## start Material for this exercise

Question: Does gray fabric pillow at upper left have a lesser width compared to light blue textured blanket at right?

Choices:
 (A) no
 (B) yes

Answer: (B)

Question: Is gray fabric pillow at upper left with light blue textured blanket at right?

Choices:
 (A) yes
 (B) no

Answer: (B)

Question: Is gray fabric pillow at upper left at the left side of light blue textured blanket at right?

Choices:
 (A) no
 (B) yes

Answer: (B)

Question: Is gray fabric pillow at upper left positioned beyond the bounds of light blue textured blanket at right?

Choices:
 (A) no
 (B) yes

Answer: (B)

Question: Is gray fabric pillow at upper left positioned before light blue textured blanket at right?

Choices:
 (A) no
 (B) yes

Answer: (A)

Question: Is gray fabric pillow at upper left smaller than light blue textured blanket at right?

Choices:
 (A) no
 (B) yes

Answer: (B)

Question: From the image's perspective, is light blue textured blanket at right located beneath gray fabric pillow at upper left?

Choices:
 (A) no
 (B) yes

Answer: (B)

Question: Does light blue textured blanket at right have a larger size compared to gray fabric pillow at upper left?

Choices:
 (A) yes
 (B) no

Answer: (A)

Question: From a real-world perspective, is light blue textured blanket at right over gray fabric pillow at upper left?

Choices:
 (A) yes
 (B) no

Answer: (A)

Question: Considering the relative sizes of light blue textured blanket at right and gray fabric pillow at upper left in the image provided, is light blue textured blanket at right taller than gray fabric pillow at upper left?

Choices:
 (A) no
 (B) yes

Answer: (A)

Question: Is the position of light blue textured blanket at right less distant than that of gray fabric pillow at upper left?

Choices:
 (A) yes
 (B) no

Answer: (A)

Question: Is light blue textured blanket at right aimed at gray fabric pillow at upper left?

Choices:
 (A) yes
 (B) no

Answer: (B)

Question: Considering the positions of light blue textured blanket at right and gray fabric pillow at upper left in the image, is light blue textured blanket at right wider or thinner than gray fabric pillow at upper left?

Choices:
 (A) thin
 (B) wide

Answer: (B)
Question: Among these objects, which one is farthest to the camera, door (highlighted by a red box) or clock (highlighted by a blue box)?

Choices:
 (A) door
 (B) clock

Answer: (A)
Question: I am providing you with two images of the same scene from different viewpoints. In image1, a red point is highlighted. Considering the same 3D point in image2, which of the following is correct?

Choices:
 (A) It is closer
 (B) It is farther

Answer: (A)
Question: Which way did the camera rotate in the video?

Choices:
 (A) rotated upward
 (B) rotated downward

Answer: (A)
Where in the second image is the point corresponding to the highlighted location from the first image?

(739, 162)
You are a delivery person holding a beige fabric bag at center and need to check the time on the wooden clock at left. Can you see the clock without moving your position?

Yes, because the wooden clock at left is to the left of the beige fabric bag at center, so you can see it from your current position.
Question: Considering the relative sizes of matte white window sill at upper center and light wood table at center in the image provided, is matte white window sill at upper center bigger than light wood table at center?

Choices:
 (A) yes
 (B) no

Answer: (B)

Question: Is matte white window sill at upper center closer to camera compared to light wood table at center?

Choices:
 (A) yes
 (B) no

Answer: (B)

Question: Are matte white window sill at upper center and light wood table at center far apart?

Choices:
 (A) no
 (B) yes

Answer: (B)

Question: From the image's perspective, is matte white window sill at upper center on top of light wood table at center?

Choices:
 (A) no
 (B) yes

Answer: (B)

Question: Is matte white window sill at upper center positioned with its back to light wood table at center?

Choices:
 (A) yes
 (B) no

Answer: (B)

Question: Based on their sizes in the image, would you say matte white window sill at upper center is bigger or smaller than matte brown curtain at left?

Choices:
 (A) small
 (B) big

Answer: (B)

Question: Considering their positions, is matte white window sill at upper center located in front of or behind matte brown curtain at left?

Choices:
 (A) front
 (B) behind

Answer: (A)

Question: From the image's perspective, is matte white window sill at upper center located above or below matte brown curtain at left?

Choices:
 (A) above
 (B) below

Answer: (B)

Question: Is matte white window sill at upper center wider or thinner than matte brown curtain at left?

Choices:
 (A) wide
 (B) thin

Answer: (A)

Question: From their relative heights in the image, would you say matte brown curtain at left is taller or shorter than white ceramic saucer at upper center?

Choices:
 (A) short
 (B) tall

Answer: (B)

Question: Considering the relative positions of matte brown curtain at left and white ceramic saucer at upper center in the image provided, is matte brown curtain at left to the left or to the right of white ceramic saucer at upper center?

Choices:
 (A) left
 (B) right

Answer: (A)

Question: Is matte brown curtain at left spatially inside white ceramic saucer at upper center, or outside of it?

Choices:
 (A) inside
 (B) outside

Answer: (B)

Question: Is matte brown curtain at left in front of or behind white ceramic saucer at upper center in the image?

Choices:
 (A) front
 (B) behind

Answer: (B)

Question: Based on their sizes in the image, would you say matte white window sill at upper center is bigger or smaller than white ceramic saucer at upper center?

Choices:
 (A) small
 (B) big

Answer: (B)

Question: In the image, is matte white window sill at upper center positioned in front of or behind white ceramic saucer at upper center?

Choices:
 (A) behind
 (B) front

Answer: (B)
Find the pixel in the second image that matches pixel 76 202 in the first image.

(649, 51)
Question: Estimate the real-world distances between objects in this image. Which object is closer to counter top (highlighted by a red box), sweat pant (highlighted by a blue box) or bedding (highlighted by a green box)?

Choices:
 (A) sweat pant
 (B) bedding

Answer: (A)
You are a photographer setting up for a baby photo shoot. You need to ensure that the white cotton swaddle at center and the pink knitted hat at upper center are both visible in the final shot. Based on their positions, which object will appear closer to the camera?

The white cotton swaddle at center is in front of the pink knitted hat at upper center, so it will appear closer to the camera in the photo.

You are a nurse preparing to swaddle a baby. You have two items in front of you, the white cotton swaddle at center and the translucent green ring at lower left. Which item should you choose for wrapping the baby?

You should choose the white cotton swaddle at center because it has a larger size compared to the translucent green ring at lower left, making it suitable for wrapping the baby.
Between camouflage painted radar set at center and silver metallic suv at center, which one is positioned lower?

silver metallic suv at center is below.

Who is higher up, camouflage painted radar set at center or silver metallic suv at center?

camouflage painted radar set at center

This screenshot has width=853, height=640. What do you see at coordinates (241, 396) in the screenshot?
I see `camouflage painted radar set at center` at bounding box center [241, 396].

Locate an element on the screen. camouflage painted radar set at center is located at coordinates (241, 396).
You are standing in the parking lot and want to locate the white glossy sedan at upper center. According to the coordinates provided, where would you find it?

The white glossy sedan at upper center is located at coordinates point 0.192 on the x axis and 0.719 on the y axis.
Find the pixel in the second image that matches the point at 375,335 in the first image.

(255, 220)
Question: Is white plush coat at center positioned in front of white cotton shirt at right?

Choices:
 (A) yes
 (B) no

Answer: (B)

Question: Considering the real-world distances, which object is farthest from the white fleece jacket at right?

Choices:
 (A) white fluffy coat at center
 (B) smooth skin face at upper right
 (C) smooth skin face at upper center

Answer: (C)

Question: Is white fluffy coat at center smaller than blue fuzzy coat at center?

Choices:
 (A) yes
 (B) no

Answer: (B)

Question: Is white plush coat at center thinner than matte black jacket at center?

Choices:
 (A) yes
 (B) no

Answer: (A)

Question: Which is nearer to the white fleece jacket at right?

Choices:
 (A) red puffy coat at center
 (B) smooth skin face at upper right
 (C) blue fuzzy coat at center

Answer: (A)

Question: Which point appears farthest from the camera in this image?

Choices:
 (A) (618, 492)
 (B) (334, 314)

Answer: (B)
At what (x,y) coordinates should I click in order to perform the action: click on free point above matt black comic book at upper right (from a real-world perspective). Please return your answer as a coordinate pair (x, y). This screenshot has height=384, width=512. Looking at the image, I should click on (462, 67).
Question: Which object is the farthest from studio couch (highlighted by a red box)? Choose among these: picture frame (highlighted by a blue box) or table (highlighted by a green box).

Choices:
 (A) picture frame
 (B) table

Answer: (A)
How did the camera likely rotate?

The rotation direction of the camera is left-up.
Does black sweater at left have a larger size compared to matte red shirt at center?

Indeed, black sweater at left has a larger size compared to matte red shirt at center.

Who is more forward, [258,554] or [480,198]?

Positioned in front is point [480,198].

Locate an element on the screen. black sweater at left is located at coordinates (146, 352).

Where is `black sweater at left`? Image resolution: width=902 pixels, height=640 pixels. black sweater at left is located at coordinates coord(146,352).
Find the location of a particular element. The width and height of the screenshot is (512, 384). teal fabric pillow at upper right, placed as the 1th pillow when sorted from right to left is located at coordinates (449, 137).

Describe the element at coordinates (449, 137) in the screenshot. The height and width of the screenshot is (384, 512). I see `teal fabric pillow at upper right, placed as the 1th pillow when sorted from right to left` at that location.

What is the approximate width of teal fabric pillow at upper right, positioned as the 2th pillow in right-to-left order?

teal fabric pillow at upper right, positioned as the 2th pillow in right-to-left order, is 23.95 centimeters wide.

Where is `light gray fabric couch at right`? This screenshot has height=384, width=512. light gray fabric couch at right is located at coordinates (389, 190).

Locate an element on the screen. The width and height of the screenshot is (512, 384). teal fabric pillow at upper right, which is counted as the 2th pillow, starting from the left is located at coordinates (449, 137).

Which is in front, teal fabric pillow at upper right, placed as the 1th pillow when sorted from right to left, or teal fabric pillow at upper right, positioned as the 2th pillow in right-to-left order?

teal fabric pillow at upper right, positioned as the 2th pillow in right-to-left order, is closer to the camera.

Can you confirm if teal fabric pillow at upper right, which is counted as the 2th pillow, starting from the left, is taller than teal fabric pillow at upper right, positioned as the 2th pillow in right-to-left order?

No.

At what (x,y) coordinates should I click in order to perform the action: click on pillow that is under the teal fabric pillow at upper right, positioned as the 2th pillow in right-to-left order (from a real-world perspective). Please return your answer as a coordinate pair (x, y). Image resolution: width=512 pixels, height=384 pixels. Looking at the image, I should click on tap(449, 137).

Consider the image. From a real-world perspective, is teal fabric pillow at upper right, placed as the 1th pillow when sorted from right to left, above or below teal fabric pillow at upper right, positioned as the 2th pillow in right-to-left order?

## end Material for this exercise

Identify every line in the records that contains the word "sorted", and copy each of those lines.

Task result:
Find the location of a particular element. The width and height of the screenshot is (512, 384). teal fabric pillow at upper right, placed as the 1th pillow when sorted from right to left is located at coordinates (449, 137).
Describe the element at coordinates (449, 137) in the screenshot. The height and width of the screenshot is (384, 512). I see `teal fabric pillow at upper right, placed as the 1th pillow when sorted from right to left` at that location.
Which is in front, teal fabric pillow at upper right, placed as the 1th pillow when sorted from right to left, or teal fabric pillow at upper right, positioned as the 2th pillow in right-to-left order?
Consider the image. From a real-world perspective, is teal fabric pillow at upper right, placed as the 1th pillow when sorted from right to left, above or below teal fabric pillow at upper right, positioned as the 2th pillow in right-to-left order?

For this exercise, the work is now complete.